**Dataset excerpts**:
■ ■ ■

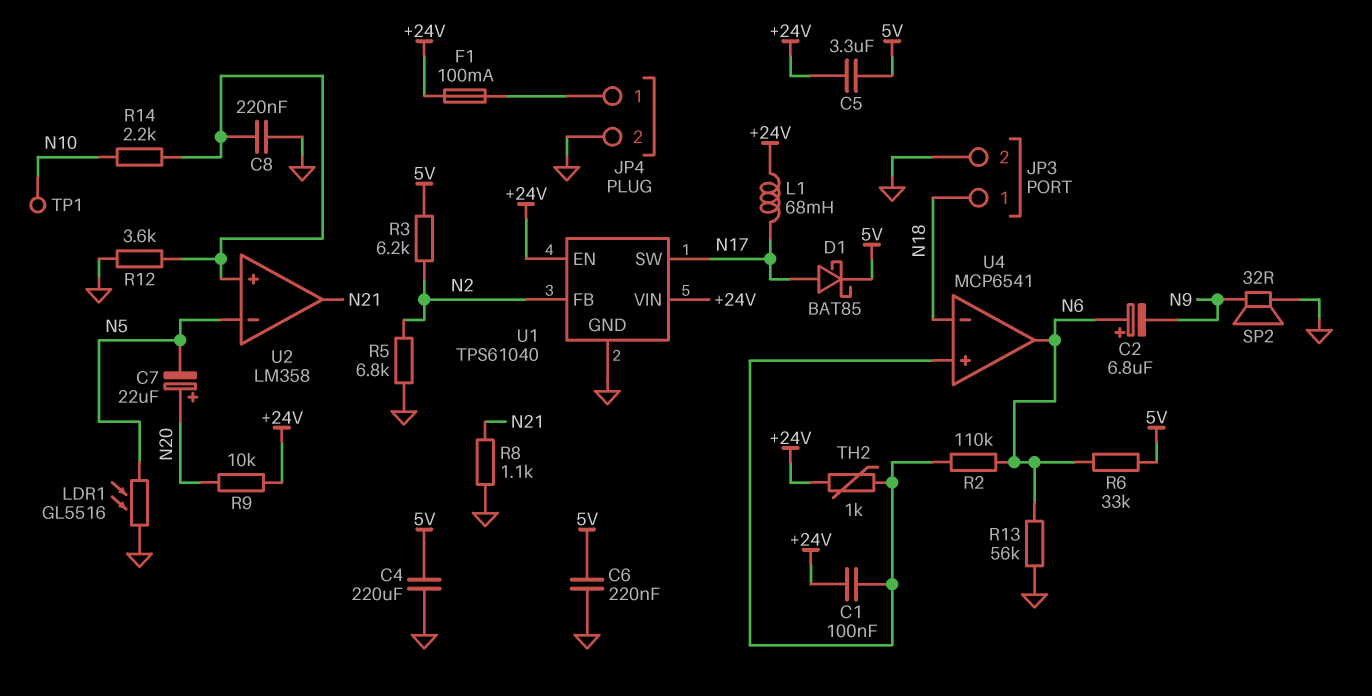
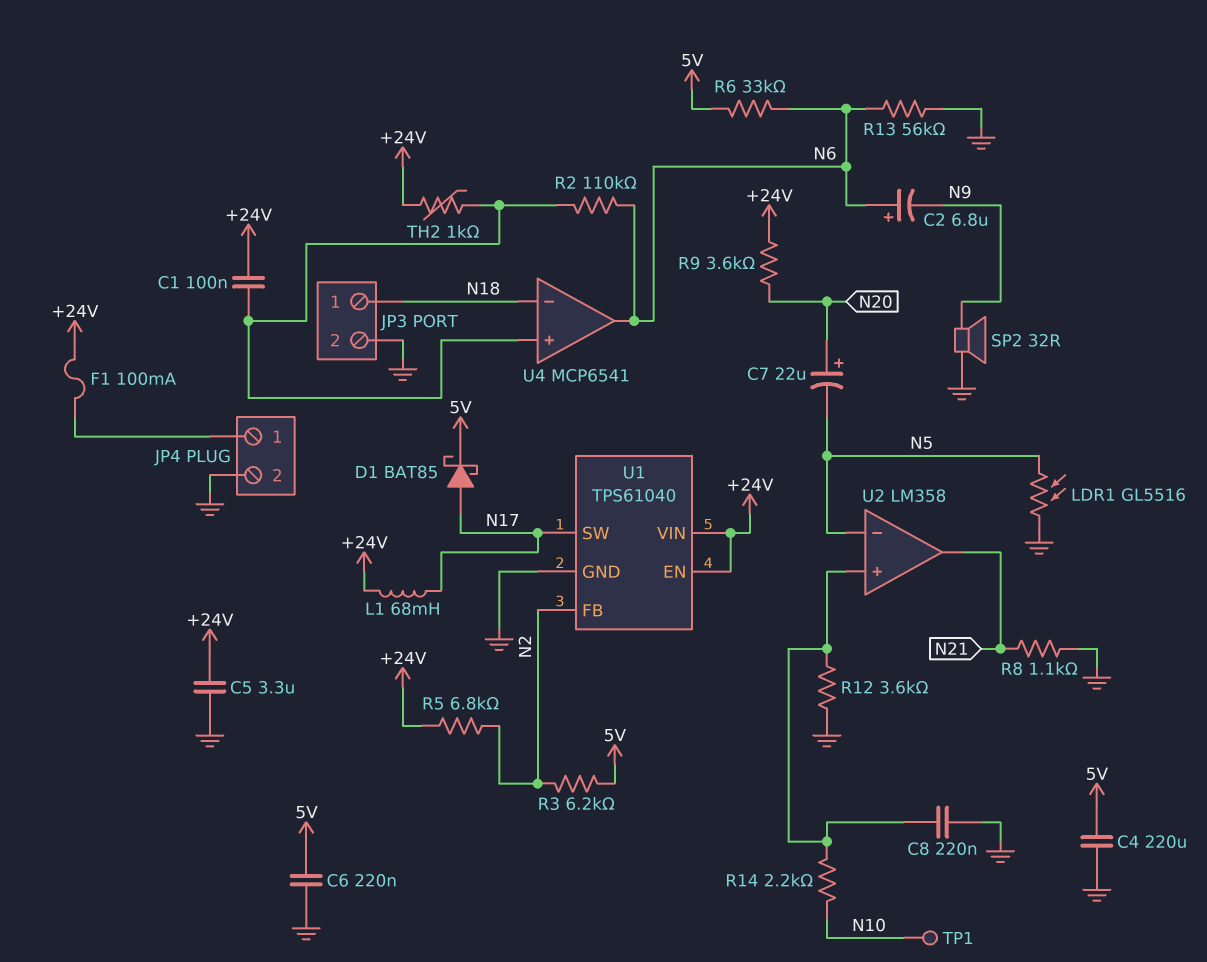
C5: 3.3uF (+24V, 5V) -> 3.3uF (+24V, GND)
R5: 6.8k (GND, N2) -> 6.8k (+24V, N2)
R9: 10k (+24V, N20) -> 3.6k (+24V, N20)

■ ■ ■

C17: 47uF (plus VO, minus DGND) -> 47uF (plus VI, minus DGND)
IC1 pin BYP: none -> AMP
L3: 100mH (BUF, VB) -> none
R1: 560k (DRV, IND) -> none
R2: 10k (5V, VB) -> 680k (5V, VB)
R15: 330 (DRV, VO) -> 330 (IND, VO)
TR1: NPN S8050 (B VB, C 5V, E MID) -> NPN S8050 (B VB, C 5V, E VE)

■ ■ ■

**Required work**:
In the material above, locate the line containing "R1: 560k (DRV, IND) -> none" and the line containing "TR1: NPN S8050". Transcribe exactly those two lines and every line between them, and nothing more.

**Written reply**:
R1: 560k (DRV, IND) -> none
R2: 10k (5V, VB) -> 680k (5V, VB)
R15: 330 (DRV, VO) -> 330 (IND, VO)
TR1: NPN S8050 (B VB, C 5V, E MID) -> NPN S8050 (B VB, C 5V, E VE)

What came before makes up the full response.